_What is required_
Every line between the one containing "grey plate C4" and the last line of the data, both included, is to be set down exactly, and pictures are to be omitted.

Extracted records below:

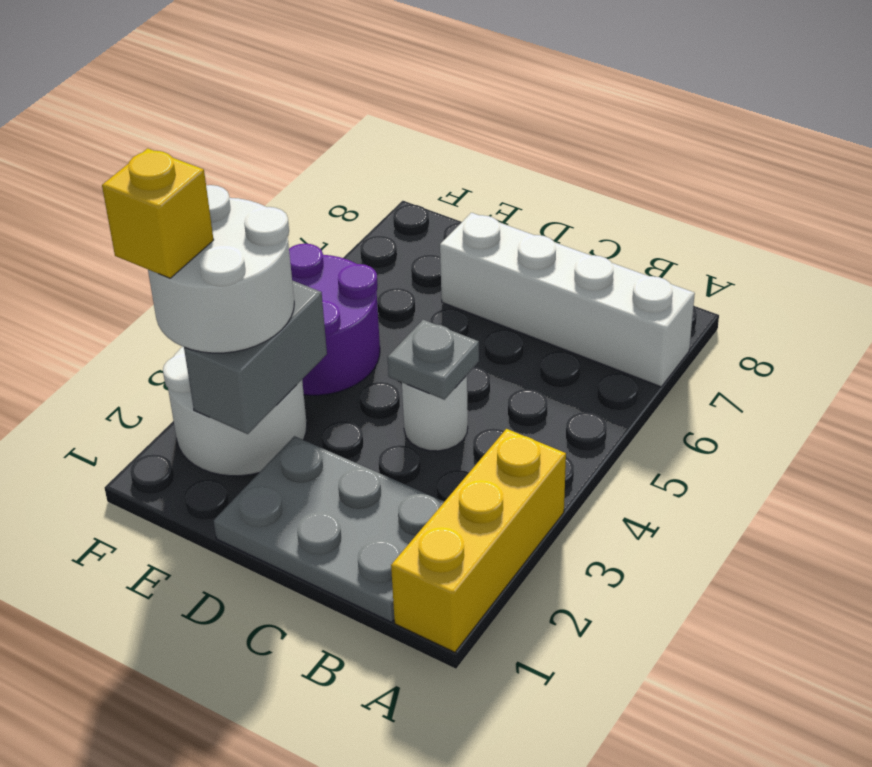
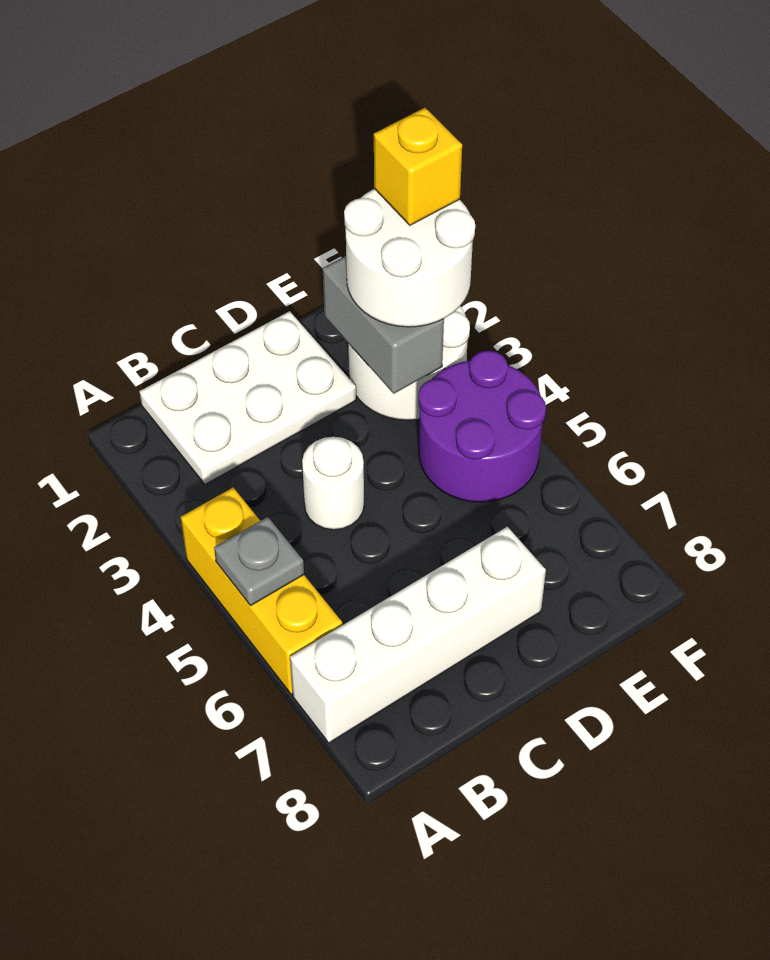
yellow brick A1:A3 level 1 -> yellow brick A4:A6 level 1
grey plate B1:D2 level 1 -> white plate B1:D2 level 1
grey plate C4 level 2 -> grey plate A5 level 2

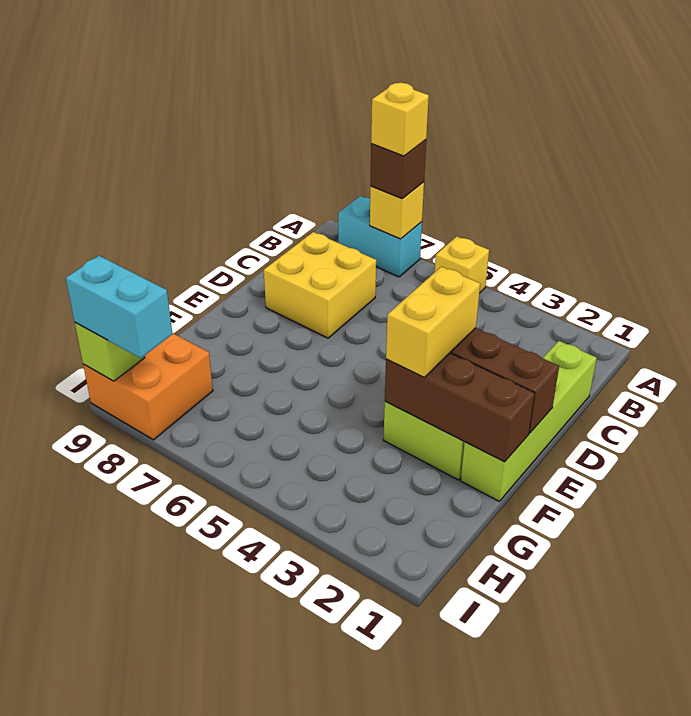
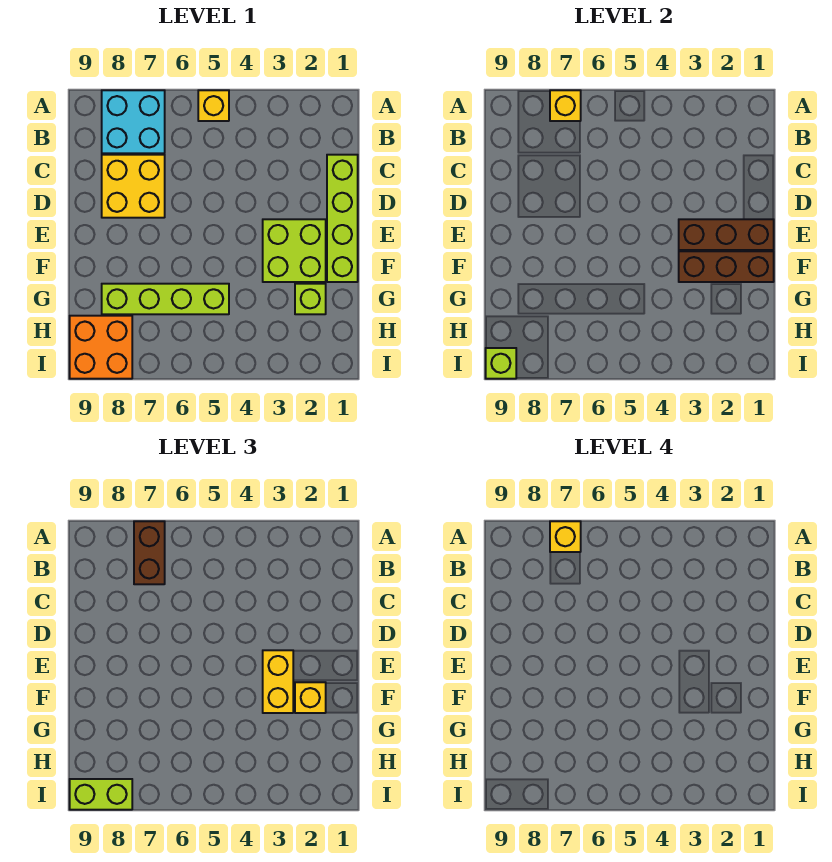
cyan brick A7:A8 level 1 -> cyan brick A7:B8 level 1
brown brick A7 level 3 -> brown brick A7:B7 level 3
none -> yellow brick F2 level 3
none -> lime brick G2 level 1
none -> lime brick G5:G8 level 1
cyan brick I8:I9 level 3 -> lime brick I8:I9 level 3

End of Extracted records.

_Response to this exercise_
grey plate C4 level 2 -> grey plate A5 level 2

cyan brick A7:A8 level 1 -> cyan brick A7:B8 level 1
brown brick A7 level 3 -> brown brick A7:B7 level 3
none -> yellow brick F2 level 3
none -> lime brick G2 level 1
none -> lime brick G5:G8 level 1
cyan brick I8:I9 level 3 -> lime brick I8:I9 level 3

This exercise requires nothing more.